%%
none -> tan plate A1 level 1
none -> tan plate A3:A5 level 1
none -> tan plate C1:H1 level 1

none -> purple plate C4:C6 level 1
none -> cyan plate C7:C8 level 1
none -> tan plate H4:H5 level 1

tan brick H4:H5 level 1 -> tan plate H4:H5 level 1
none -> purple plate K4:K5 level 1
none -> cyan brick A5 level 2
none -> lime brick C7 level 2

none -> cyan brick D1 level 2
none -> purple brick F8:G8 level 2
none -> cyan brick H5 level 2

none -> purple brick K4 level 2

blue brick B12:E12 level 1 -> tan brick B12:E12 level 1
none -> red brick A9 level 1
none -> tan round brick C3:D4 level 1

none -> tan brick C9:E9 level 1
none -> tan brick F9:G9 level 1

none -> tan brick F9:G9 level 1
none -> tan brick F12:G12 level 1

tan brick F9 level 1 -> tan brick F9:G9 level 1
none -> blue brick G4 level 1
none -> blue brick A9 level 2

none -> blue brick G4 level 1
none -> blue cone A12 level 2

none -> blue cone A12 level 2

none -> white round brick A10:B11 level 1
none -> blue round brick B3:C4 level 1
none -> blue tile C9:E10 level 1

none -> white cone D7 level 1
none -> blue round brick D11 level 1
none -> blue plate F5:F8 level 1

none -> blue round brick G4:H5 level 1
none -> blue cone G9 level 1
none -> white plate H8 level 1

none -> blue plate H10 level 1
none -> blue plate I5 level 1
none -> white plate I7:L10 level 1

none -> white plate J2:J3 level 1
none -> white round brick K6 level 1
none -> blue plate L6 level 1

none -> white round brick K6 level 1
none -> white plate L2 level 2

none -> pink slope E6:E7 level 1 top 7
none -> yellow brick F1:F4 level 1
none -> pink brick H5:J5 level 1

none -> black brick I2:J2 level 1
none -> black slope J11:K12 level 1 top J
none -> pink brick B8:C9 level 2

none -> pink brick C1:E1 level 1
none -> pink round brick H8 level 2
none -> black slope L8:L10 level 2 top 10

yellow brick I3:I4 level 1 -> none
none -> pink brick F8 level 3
%%
The answer should be a number alone: the count of lines in the records that hold the word "cone".

4